## Brief
Give a count of the lines below that have the string "none" in them, with no other words.

## Exercise data
#####
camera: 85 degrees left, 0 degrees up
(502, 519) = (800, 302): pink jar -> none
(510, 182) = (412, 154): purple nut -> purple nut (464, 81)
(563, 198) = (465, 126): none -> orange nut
#####
## Task output
2